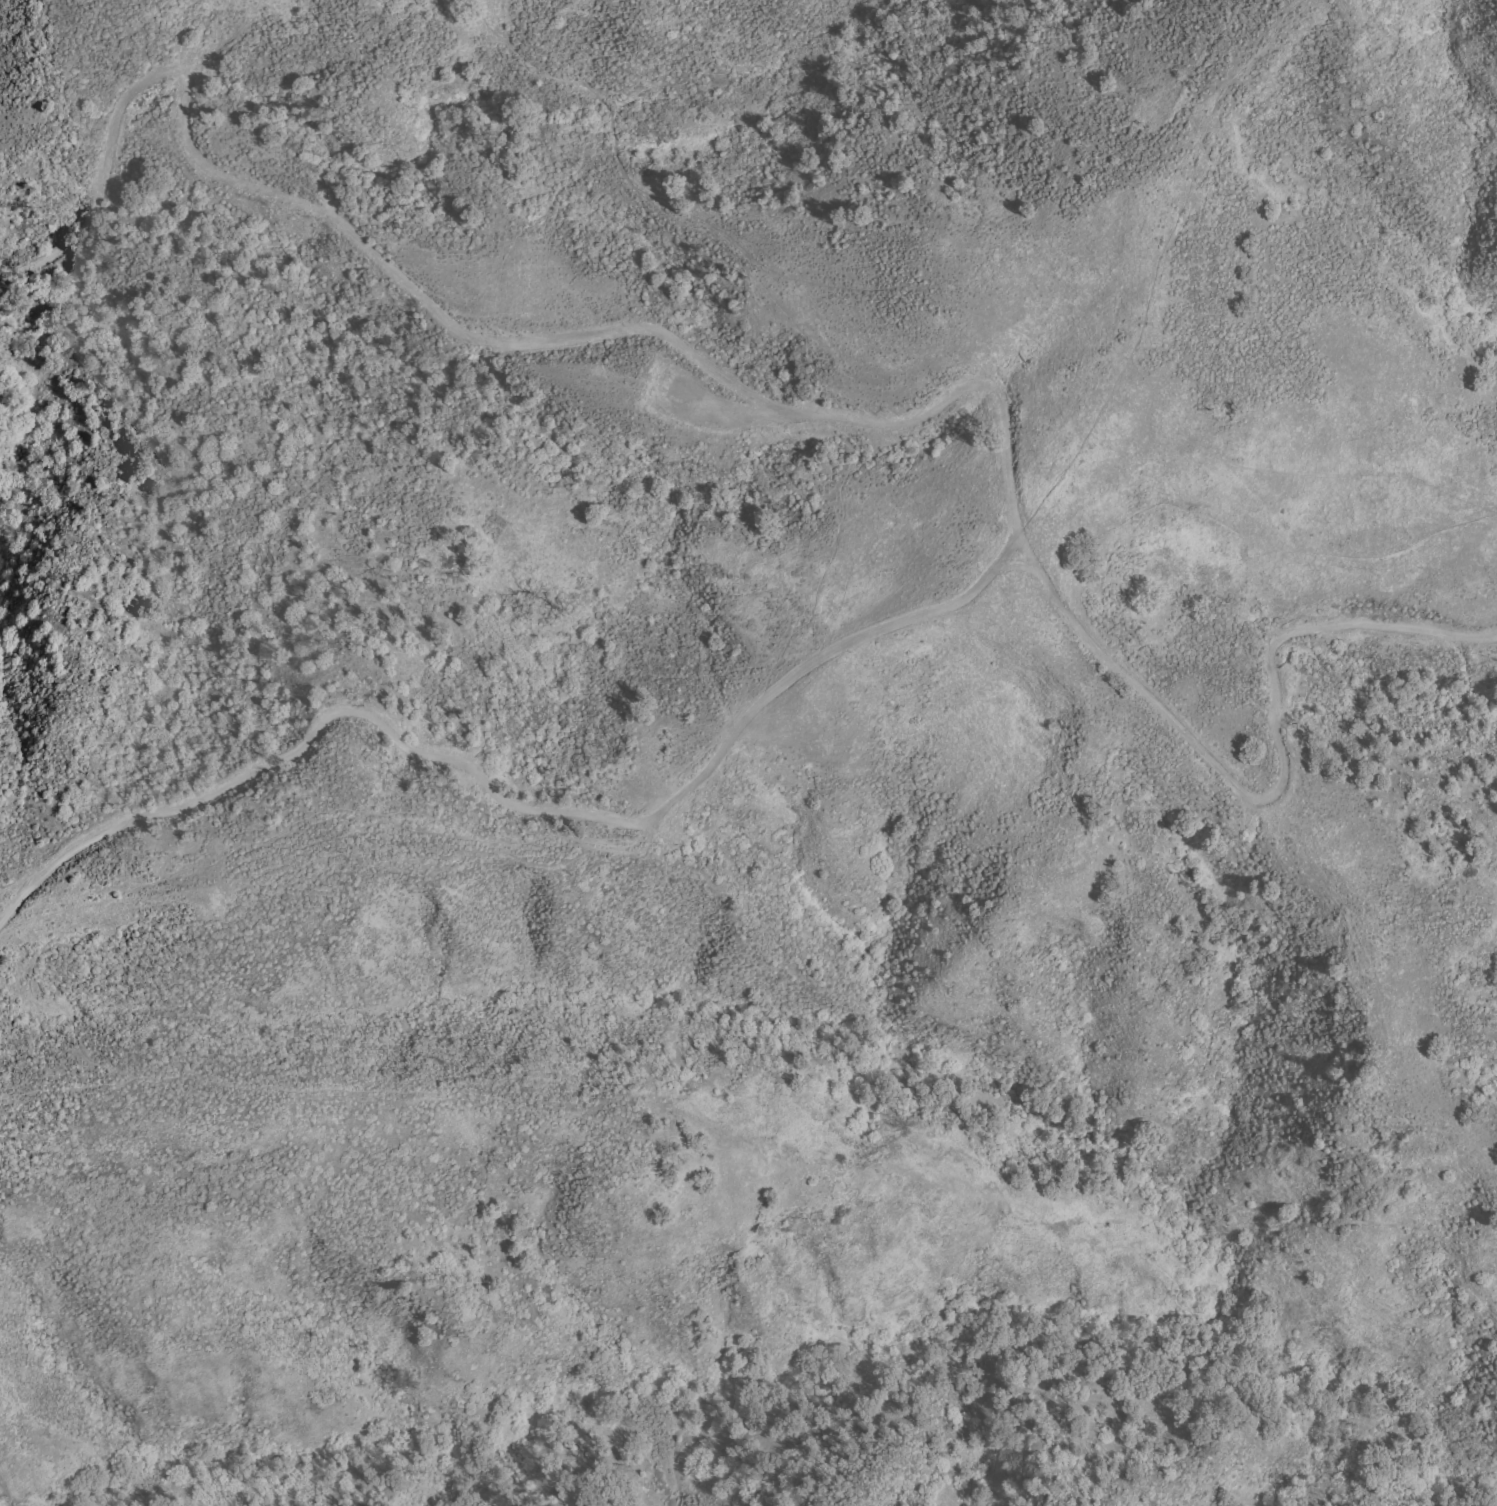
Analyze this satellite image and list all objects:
road: (181, 120)
road: (1021, 549)
road: (1012, 564)
road: (507, 804)

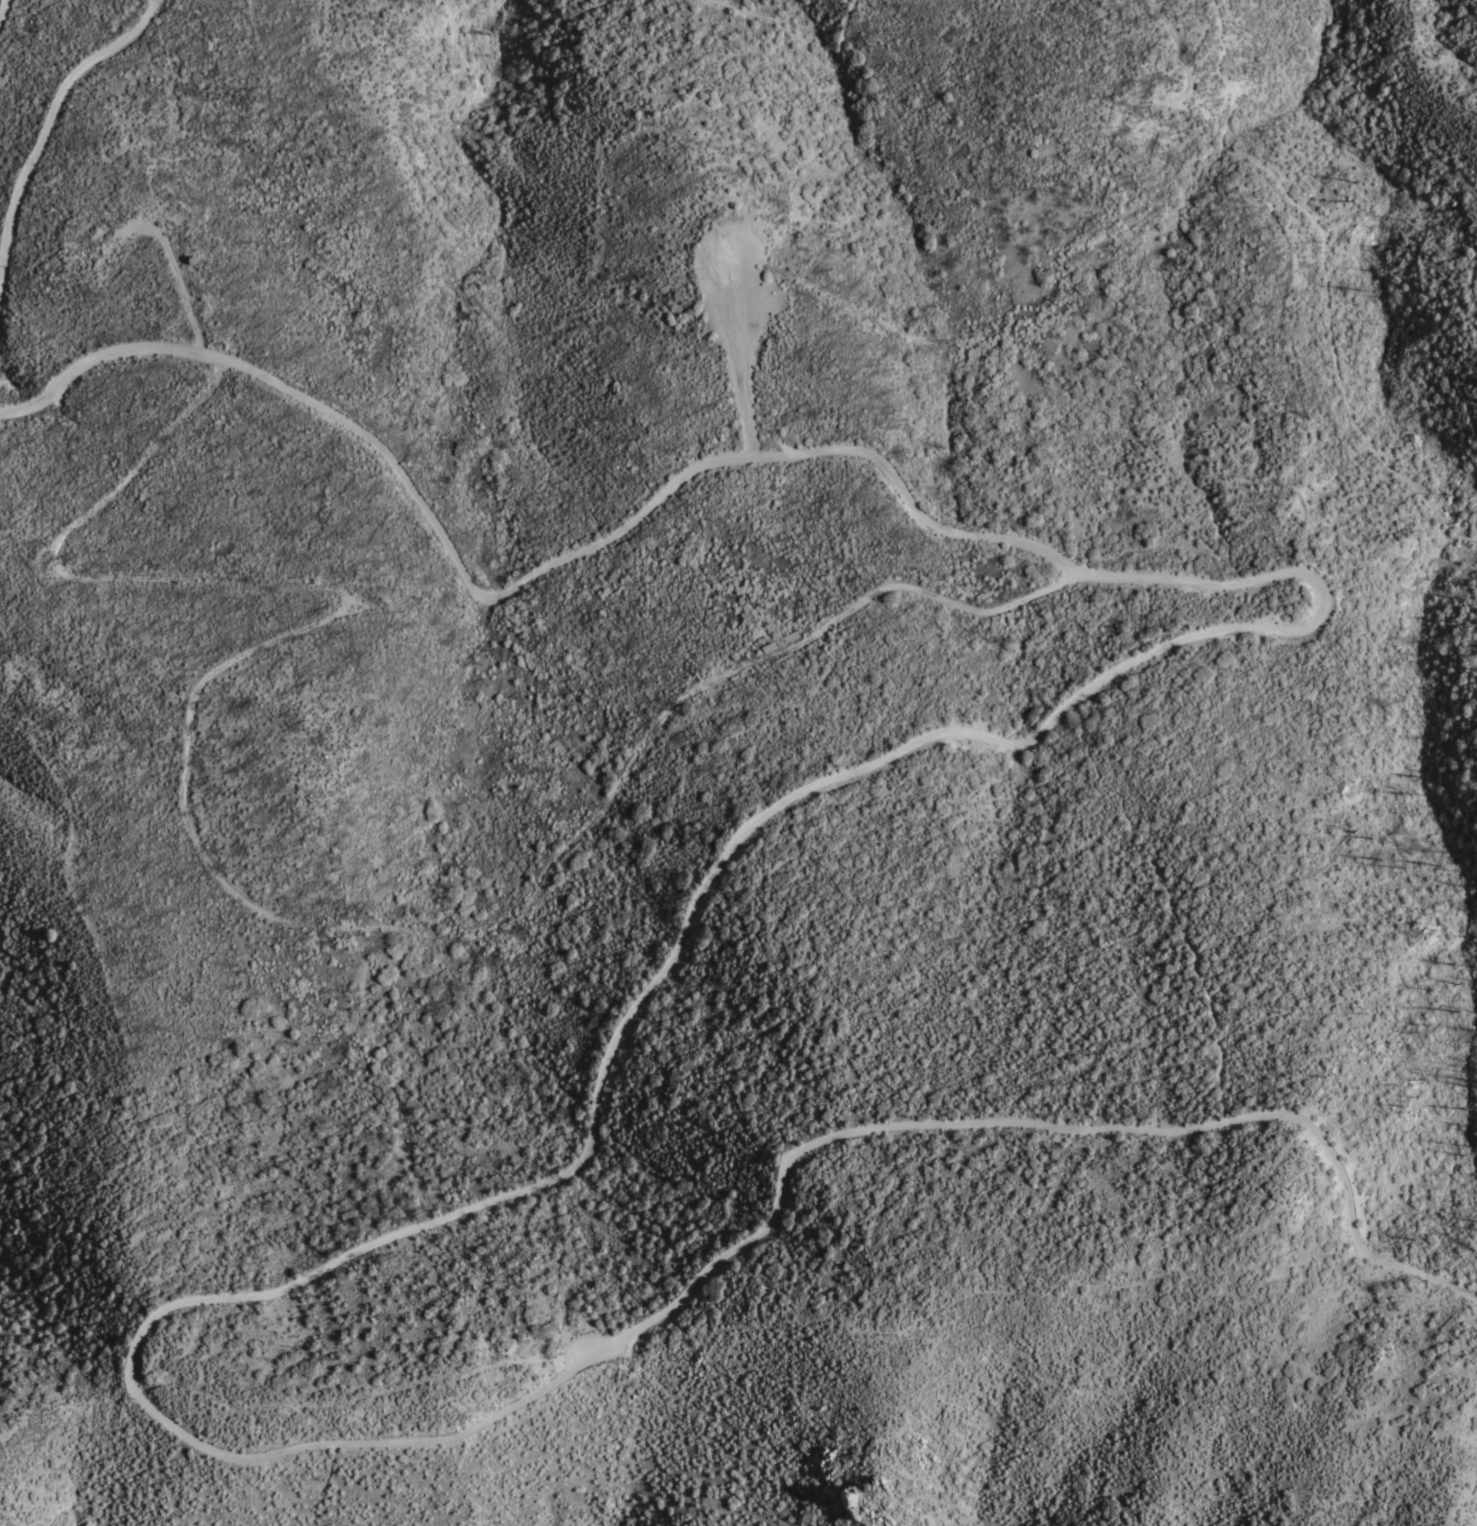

******

### Problem description
Print the data again, word for word, without any pictures.

### Output below
Analyze this satellite image and list all objects:
road: (181, 120)
road: (1021, 549)
road: (1012, 564)
road: (507, 804)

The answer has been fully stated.